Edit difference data
= Beginning of Section =

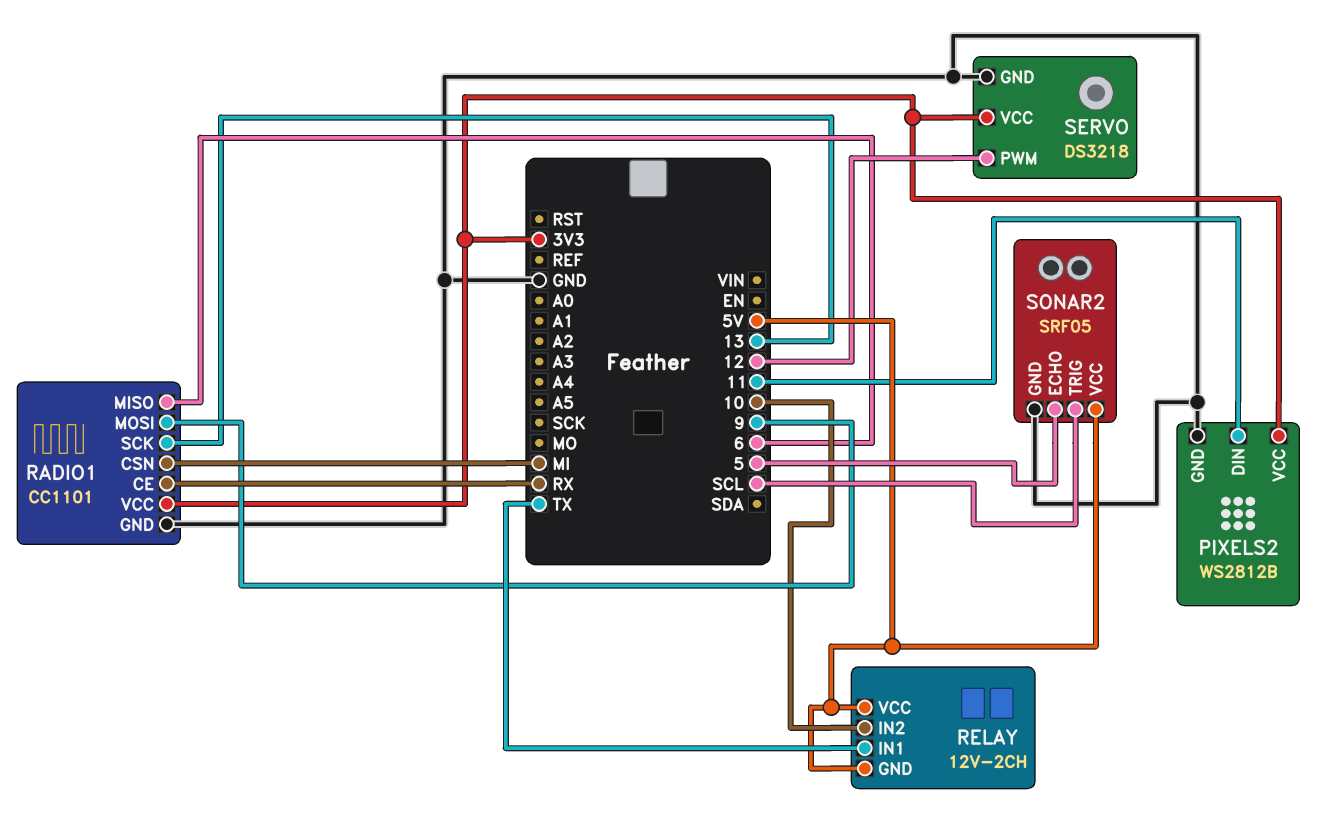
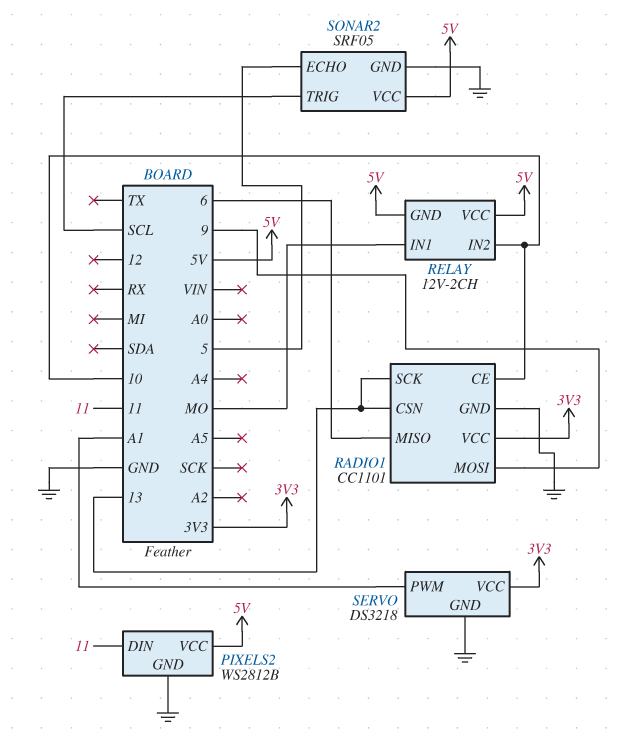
PIXELS2 pin VCC: 3V3 -> 5V
RADIO1 pin CE: RX -> 10
RADIO1 pin CSN: MI -> 13
RELAY pin IN1: TX -> MO
SERVO pin PWM: 12 -> A1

= End of Section =

Work request —
Omitting all images, retype each line of the records precisely.

Written response —
PIXELS2 pin VCC: 3V3 -> 5V
RADIO1 pin CE: RX -> 10
RADIO1 pin CSN: MI -> 13
RELAY pin IN1: TX -> MO
SERVO pin PWM: 12 -> A1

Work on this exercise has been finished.